**EXERCISE DESCRIPTION:** Which of the lines below mention the word "left"? Pull each one out.

- Opening Delimiter -

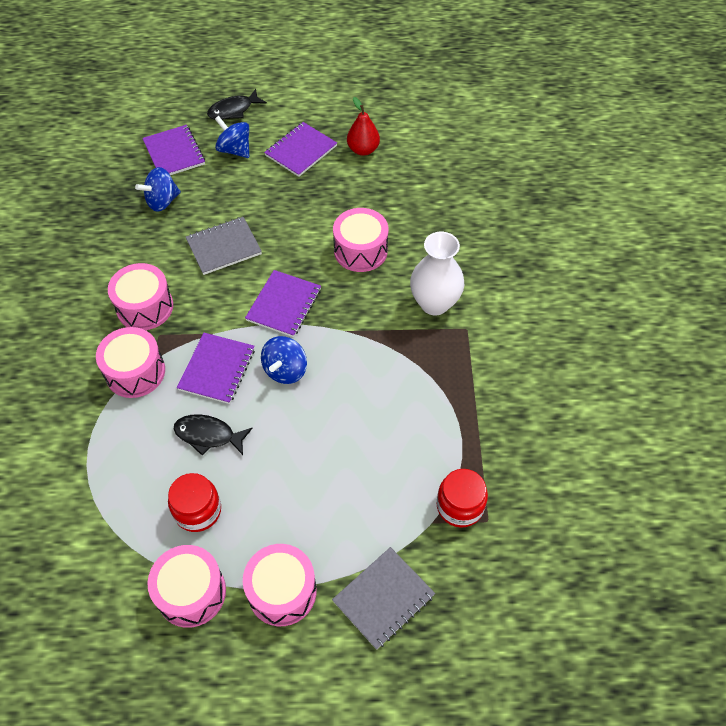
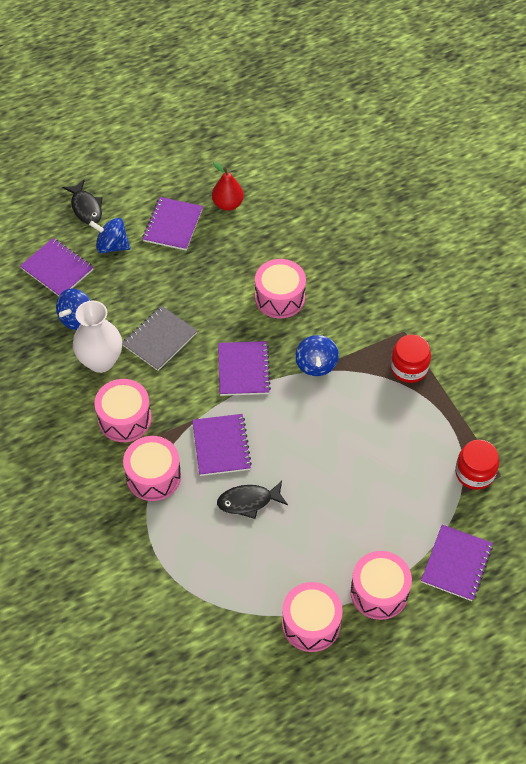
camera: 25 degrees left, 0 degrees up
red jar [168,473,221,532] -> red jar moved to [390,334,431,383]
black fish [207,89,267,120] -> black fish turned 60 degrees counterclockwise [62,180,103,225]
blue spinning top [261,336,307,384] -> blue spinning top moved to [295,335,339,376]
grey notebook [332,547,435,650] -> purple notebook [421,525,493,601]
white vase [410,232,464,315] -> white vase moved to [73,301,122,373]

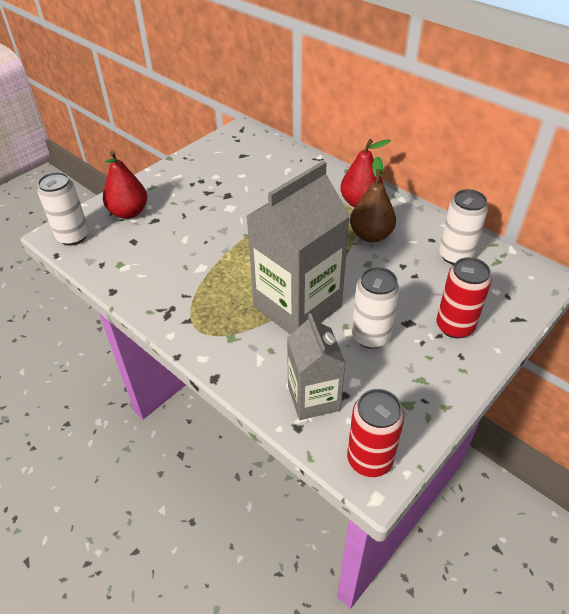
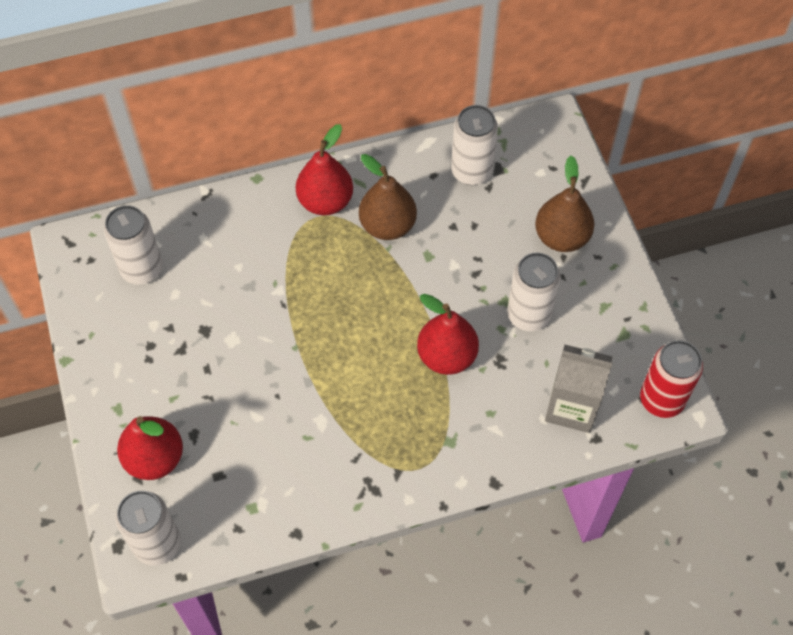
camera: 60 degrees left, 15 degrees up
grey carton [246,161,350,334] -> red pear [417,294,479,375]
red can [437,257,492,338] -> brown pear [535,156,594,252]
none -> white can [104,205,163,285]

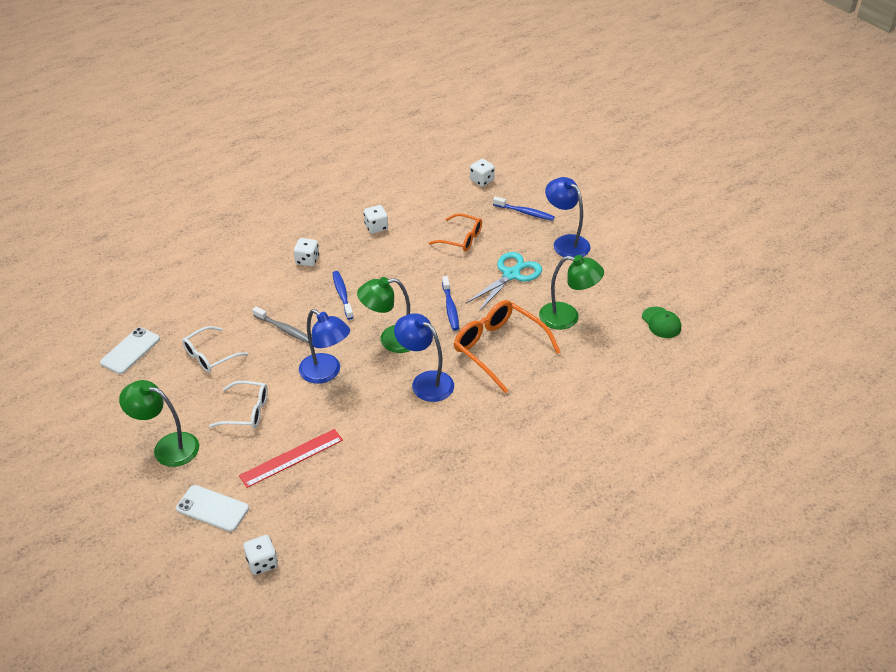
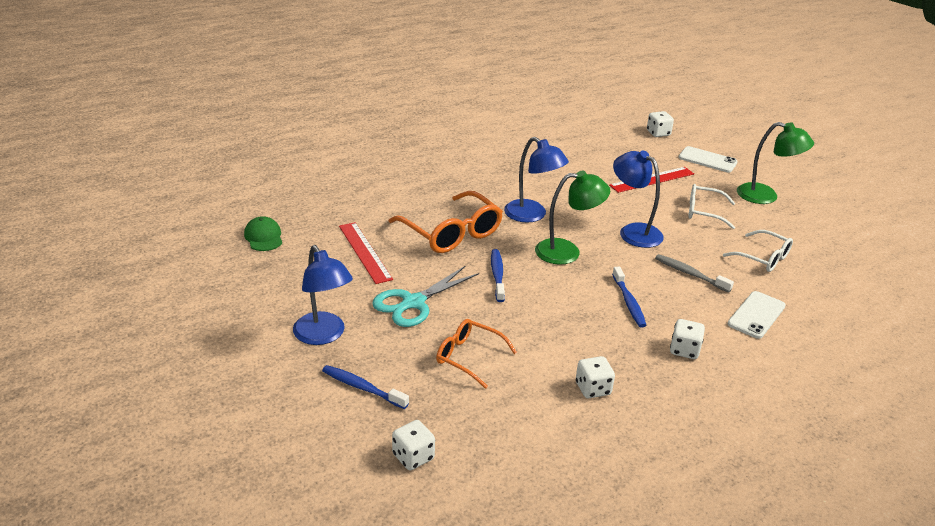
camera: 175 degrees left, 10 degrees down
white phone [100,327,160,374] -> white phone moved to [727,291,786,339]
white glasses [182,326,248,373] -> white glasses turned 75 degrees clockwise [723,230,793,272]
green lamp [539,255,604,330] -> red ruler [339,222,393,284]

- Closing Delimiter -

**SOLUTION FOR THIS EXERCISE:**
camera: 25 degrees left, 0 degrees up
camera: 60 degrees left, 15 degrees up
camera: 175 degrees left, 10 degrees down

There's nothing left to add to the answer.